Write out the records again, exactly, leaving none out.

(Difference listings)

====================

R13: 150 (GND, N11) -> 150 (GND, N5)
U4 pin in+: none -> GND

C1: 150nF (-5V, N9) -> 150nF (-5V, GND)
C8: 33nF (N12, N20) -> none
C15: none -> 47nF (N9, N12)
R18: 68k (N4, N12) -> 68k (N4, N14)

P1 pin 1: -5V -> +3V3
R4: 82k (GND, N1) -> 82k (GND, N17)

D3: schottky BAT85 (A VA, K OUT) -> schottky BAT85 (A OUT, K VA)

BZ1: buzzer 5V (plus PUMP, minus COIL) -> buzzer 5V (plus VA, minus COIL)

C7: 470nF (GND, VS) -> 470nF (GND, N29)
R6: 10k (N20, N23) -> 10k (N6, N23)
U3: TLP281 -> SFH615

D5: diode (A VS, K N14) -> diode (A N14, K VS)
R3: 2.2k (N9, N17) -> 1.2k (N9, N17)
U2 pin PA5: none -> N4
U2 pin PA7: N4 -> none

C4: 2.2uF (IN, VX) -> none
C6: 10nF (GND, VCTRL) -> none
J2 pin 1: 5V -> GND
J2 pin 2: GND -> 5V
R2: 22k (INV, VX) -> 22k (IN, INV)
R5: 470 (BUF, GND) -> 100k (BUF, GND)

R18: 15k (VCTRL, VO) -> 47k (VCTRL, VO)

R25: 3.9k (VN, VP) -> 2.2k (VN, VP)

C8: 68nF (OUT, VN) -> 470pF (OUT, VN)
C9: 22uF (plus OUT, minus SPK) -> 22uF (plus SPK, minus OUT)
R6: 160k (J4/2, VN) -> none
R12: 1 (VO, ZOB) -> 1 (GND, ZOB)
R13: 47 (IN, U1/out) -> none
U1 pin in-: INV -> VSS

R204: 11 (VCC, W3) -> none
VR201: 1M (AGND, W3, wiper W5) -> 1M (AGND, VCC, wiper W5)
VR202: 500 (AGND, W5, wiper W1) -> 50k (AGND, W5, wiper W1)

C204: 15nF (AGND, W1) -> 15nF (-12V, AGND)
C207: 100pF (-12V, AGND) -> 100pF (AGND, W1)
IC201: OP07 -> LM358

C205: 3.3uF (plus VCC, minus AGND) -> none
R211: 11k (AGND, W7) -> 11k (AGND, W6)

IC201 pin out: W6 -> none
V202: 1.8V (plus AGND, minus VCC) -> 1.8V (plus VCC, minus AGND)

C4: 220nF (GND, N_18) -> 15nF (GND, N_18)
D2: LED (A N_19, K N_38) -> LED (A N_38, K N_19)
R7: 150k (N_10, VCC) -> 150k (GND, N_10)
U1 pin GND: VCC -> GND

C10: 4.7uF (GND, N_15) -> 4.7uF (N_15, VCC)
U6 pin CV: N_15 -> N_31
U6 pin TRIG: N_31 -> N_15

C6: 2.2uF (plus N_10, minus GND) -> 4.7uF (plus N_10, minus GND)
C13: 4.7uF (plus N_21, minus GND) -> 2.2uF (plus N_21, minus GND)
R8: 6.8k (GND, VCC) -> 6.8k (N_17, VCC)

====================

*Answer to this problem*.
R13: 150 (GND, N11) -> 150 (GND, N5)
U4 pin in+: none -> GND

C1: 150nF (-5V, N9) -> 150nF (-5V, GND)
C8: 33nF (N12, N20) -> none
C15: none -> 47nF (N9, N12)
R18: 68k (N4, N12) -> 68k (N4, N14)

P1 pin 1: -5V -> +3V3
R4: 82k (GND, N1) -> 82k (GND, N17)

D3: schottky BAT85 (A VA, K OUT) -> schottky BAT85 (A OUT, K VA)

BZ1: buzzer 5V (plus PUMP, minus COIL) -> buzzer 5V (plus VA, minus COIL)

C7: 470nF (GND, VS) -> 470nF (GND, N29)
R6: 10k (N20, N23) -> 10k (N6, N23)
U3: TLP281 -> SFH615

D5: diode (A VS, K N14) -> diode (A N14, K VS)
R3: 2.2k (N9, N17) -> 1.2k (N9, N17)
U2 pin PA5: none -> N4
U2 pin PA7: N4 -> none

C4: 2.2uF (IN, VX) -> none
C6: 10nF (GND, VCTRL) -> none
J2 pin 1: 5V -> GND
J2 pin 2: GND -> 5V
R2: 22k (INV, VX) -> 22k (IN, INV)
R5: 470 (BUF, GND) -> 100k (BUF, GND)

R18: 15k (VCTRL, VO) -> 47k (VCTRL, VO)

R25: 3.9k (VN, VP) -> 2.2k (VN, VP)

C8: 68nF (OUT, VN) -> 470pF (OUT, VN)
C9: 22uF (plus OUT, minus SPK) -> 22uF (plus SPK, minus OUT)
R6: 160k (J4/2, VN) -> none
R12: 1 (VO, ZOB) -> 1 (GND, ZOB)
R13: 47 (IN, U1/out) -> none
U1 pin in-: INV -> VSS

R204: 11 (VCC, W3) -> none
VR201: 1M (AGND, W3, wiper W5) -> 1M (AGND, VCC, wiper W5)
VR202: 500 (AGND, W5, wiper W1) -> 50k (AGND, W5, wiper W1)

C204: 15nF (AGND, W1) -> 15nF (-12V, AGND)
C207: 100pF (-12V, AGND) -> 100pF (AGND, W1)
IC201: OP07 -> LM358

C205: 3.3uF (plus VCC, minus AGND) -> none
R211: 11k (AGND, W7) -> 11k (AGND, W6)

IC201 pin out: W6 -> none
V202: 1.8V (plus AGND, minus VCC) -> 1.8V (plus VCC, minus AGND)

C4: 220nF (GND, N_18) -> 15nF (GND, N_18)
D2: LED (A N_19, K N_38) -> LED (A N_38, K N_19)
R7: 150k (N_10, VCC) -> 150k (GND, N_10)
U1 pin GND: VCC -> GND

C10: 4.7uF (GND, N_15) -> 4.7uF (N_15, VCC)
U6 pin CV: N_15 -> N_31
U6 pin TRIG: N_31 -> N_15

C6: 2.2uF (plus N_10, minus GND) -> 4.7uF (plus N_10, minus GND)
C13: 4.7uF (plus N_21, minus GND) -> 2.2uF (plus N_21, minus GND)
R8: 6.8k (GND, VCC) -> 6.8k (N_17, VCC)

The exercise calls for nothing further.